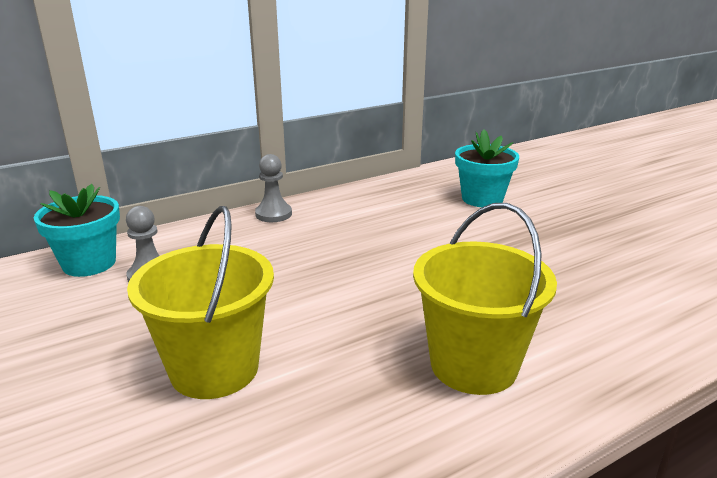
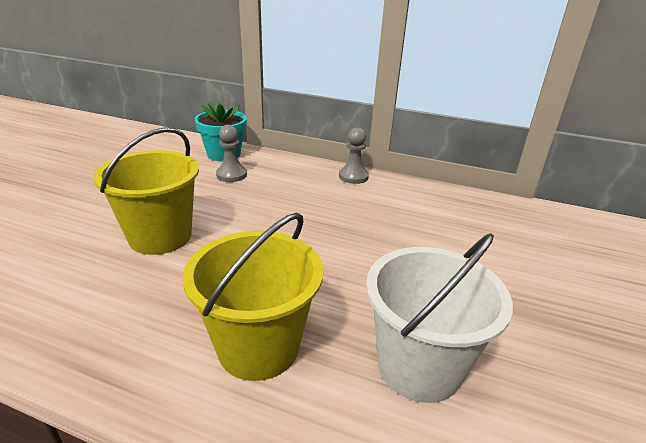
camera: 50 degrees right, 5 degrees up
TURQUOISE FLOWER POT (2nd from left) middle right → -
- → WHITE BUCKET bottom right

INSTRUCTIONS TO FOLLOW - Would you repeat the material exactly, keeping out any pictures?

FINAL ANSWER -
camera: 50 degrees right, 5 degrees up
TURQUOISE FLOWER POT (2nd from left) middle right → -
- → WHITE BUCKET bottom right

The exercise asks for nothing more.